## What is required
Transcribe exactly the lines that fall between the one holding "red strawberry [33,303,74,336]" and the one holding "turquoise mug [478,97,557,182] -> none", inclusive, from the entries below.
BEGIN Listed entries
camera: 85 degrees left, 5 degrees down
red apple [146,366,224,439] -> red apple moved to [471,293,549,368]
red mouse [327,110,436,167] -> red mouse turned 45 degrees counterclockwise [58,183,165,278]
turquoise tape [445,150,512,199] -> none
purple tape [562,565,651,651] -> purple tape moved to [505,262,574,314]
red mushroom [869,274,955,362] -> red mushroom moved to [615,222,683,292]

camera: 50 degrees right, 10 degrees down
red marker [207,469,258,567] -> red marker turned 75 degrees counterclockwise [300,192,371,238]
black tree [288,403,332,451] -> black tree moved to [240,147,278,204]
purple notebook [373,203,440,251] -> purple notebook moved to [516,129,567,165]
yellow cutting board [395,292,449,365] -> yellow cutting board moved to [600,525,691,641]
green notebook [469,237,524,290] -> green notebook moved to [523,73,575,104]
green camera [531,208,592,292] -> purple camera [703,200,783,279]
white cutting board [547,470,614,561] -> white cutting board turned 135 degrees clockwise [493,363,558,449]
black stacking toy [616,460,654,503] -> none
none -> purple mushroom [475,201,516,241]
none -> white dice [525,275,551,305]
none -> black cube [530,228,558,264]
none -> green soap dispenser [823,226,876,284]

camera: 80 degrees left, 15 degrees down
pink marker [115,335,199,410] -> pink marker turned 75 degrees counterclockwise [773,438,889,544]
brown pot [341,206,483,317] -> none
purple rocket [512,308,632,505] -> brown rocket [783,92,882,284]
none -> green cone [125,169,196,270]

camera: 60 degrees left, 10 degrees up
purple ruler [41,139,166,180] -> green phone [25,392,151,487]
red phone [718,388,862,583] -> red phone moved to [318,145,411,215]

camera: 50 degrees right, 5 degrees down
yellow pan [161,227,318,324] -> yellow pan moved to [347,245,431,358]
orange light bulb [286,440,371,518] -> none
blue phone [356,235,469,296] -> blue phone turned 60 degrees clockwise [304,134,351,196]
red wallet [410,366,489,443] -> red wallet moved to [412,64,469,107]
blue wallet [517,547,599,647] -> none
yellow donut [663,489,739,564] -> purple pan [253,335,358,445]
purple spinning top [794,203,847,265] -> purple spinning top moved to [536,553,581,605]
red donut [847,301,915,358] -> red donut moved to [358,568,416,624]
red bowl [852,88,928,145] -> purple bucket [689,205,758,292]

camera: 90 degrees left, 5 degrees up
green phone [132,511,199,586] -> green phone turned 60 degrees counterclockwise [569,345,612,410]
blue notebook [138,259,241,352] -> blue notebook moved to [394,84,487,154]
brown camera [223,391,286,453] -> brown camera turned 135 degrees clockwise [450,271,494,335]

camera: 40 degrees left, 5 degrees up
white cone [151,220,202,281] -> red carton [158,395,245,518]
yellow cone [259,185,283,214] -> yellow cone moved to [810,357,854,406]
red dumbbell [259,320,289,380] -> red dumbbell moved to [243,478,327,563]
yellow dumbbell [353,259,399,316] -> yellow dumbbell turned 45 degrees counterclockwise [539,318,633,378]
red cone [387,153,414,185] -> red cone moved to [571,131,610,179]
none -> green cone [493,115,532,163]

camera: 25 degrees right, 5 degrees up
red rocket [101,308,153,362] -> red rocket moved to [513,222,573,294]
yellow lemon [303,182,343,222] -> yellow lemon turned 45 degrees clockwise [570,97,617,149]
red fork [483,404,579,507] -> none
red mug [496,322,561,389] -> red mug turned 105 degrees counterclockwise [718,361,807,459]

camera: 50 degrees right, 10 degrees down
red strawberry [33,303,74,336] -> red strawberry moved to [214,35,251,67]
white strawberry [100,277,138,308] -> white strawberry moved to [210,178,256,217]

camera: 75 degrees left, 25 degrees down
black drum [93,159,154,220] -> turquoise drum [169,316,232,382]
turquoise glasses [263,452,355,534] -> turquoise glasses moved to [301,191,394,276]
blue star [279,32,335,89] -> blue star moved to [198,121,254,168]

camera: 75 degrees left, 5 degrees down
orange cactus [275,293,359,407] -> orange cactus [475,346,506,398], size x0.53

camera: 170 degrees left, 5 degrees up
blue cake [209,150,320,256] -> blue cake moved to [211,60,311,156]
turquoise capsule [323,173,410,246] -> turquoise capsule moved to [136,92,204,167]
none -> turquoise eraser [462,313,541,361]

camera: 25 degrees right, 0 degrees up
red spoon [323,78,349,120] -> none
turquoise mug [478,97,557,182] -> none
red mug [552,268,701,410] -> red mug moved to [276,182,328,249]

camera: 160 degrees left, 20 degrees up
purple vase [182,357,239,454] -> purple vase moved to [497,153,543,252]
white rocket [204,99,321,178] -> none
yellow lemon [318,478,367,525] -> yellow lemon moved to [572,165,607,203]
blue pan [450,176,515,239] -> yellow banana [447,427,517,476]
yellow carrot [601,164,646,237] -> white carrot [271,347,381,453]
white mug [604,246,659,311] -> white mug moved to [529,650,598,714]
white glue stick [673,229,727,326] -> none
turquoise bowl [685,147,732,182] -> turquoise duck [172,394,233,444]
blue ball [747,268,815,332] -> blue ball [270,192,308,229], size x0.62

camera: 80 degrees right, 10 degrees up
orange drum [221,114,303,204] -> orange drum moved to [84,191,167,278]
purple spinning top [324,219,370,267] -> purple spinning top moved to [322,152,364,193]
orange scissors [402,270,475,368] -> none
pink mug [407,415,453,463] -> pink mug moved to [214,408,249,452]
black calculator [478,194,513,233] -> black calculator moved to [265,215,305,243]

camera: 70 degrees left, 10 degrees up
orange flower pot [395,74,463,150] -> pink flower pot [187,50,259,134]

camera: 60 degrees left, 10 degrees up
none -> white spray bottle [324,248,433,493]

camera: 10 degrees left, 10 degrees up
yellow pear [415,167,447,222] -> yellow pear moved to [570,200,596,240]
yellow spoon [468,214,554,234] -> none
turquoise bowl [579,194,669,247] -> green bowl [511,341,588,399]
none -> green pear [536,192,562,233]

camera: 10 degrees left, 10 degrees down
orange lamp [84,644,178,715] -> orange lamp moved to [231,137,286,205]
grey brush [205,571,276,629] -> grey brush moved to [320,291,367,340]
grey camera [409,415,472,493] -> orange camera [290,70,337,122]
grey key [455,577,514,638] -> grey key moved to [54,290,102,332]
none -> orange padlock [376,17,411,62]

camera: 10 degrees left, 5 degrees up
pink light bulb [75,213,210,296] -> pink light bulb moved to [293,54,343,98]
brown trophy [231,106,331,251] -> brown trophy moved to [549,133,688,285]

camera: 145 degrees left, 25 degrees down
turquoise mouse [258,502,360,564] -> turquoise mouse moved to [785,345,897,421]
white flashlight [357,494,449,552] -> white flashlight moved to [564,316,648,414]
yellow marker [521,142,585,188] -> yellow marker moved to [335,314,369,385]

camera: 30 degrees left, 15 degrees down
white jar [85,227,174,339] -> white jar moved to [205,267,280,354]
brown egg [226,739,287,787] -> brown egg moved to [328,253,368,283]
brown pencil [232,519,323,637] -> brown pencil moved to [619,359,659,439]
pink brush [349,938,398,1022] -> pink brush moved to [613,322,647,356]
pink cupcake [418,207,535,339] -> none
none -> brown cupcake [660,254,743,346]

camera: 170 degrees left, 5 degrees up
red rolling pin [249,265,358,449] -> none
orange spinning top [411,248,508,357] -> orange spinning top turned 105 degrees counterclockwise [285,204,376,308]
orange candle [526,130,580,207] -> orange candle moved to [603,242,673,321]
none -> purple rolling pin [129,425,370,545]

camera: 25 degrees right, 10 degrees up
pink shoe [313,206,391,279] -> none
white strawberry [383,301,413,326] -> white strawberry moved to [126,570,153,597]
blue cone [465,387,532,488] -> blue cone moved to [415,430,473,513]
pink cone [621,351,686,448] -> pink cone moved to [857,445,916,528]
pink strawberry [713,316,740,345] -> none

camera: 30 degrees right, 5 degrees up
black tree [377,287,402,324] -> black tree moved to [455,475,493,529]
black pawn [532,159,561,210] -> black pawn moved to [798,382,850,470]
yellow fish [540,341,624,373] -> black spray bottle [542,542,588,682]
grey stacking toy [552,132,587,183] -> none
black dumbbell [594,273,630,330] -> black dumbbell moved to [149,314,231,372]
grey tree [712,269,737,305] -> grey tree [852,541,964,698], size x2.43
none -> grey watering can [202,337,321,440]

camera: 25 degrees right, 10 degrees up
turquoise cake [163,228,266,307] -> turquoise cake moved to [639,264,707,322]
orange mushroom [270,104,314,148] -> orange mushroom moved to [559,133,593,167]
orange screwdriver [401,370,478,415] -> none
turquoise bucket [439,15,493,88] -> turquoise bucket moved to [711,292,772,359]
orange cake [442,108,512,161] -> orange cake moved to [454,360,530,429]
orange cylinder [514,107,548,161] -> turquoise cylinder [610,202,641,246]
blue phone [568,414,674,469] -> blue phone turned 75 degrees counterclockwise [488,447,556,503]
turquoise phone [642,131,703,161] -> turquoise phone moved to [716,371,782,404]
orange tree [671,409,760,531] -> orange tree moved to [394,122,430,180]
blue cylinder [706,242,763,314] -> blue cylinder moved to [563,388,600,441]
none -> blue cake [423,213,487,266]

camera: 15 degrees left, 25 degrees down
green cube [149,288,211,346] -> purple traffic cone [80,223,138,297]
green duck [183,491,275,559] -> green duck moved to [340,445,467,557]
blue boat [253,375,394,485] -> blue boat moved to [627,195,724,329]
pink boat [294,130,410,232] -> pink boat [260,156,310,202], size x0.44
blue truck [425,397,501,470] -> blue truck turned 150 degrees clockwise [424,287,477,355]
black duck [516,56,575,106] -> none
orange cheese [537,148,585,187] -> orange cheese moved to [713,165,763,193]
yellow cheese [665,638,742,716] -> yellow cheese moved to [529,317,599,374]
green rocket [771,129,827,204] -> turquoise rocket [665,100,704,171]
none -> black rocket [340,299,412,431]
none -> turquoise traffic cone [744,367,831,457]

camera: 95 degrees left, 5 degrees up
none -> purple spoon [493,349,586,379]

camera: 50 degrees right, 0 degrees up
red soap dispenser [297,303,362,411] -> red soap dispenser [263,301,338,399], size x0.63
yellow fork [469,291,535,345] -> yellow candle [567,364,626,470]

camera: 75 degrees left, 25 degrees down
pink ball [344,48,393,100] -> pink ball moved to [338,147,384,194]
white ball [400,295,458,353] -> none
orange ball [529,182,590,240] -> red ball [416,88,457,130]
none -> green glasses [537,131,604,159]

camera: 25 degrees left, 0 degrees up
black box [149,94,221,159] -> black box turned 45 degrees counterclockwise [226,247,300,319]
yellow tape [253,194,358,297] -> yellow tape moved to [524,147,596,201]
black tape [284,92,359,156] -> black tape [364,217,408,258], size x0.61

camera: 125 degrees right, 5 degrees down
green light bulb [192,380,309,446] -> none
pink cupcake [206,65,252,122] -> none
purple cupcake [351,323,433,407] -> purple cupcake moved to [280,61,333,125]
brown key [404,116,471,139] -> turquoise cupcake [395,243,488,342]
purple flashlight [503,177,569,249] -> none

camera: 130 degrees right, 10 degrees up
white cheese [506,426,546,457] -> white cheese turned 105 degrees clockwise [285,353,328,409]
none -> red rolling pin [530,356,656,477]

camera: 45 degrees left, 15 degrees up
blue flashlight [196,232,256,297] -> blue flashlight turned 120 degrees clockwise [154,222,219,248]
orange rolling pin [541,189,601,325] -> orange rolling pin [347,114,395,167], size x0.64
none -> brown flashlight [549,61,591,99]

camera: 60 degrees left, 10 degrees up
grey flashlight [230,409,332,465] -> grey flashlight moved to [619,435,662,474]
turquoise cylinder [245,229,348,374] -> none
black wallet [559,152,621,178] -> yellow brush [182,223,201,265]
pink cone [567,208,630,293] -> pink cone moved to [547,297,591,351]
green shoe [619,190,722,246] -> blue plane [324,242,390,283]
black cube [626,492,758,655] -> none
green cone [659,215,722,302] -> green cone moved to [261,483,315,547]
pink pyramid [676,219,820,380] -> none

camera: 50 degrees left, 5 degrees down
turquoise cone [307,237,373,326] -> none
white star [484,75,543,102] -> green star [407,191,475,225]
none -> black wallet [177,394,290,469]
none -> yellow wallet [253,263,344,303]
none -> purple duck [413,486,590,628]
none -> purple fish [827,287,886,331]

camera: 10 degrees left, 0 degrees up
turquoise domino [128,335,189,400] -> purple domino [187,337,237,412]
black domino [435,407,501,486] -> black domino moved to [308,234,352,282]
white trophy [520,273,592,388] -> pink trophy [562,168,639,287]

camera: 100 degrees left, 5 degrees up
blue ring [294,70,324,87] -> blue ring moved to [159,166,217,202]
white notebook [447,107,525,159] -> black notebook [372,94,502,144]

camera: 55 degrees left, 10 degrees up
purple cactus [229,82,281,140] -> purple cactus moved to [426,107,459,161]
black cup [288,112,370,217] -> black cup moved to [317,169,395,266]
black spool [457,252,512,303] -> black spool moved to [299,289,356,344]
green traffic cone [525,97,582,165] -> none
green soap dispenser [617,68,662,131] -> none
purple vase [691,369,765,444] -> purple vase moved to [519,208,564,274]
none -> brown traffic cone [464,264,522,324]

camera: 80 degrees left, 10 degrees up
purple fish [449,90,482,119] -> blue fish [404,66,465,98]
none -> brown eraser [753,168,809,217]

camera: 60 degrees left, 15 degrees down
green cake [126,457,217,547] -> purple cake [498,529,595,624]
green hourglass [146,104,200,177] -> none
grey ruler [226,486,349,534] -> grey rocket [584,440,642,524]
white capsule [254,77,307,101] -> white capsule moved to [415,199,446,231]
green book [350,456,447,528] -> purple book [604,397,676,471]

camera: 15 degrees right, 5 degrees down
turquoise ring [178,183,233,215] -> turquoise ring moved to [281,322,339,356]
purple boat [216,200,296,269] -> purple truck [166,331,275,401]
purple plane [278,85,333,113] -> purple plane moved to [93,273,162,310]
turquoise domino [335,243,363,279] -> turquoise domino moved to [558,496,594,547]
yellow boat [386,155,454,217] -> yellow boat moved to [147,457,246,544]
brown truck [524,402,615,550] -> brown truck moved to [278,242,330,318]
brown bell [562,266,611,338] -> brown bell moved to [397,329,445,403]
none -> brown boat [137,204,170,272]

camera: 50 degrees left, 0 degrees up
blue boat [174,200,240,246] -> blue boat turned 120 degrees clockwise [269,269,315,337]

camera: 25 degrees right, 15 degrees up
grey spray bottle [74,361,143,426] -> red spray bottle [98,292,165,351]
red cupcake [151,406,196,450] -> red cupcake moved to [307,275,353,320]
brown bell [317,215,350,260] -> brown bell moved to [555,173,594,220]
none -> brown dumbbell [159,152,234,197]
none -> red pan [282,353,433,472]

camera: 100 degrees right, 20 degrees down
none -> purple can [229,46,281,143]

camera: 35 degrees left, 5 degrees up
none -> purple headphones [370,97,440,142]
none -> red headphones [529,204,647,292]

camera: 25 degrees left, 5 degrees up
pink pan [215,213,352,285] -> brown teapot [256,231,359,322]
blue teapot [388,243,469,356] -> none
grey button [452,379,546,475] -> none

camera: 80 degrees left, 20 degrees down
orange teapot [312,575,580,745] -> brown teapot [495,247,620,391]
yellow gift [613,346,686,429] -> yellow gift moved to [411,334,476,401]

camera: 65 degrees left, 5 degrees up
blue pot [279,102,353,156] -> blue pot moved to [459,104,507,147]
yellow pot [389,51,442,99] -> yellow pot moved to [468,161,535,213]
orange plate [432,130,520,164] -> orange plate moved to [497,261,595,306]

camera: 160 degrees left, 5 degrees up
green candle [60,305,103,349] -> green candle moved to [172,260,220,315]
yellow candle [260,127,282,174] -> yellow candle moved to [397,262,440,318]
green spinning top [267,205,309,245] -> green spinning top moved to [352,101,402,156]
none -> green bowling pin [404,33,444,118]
END Listed entries
## Expected answer
red strawberry [33,303,74,336] -> red strawberry moved to [214,35,251,67]
white strawberry [100,277,138,308] -> white strawberry moved to [210,178,256,217]

camera: 75 degrees left, 25 degrees down
black drum [93,159,154,220] -> turquoise drum [169,316,232,382]
turquoise glasses [263,452,355,534] -> turquoise glasses moved to [301,191,394,276]
blue star [279,32,335,89] -> blue star moved to [198,121,254,168]

camera: 75 degrees left, 5 degrees down
orange cactus [275,293,359,407] -> orange cactus [475,346,506,398], size x0.53

camera: 170 degrees left, 5 degrees up
blue cake [209,150,320,256] -> blue cake moved to [211,60,311,156]
turquoise capsule [323,173,410,246] -> turquoise capsule moved to [136,92,204,167]
none -> turquoise eraser [462,313,541,361]

camera: 25 degrees right, 0 degrees up
red spoon [323,78,349,120] -> none
turquoise mug [478,97,557,182] -> none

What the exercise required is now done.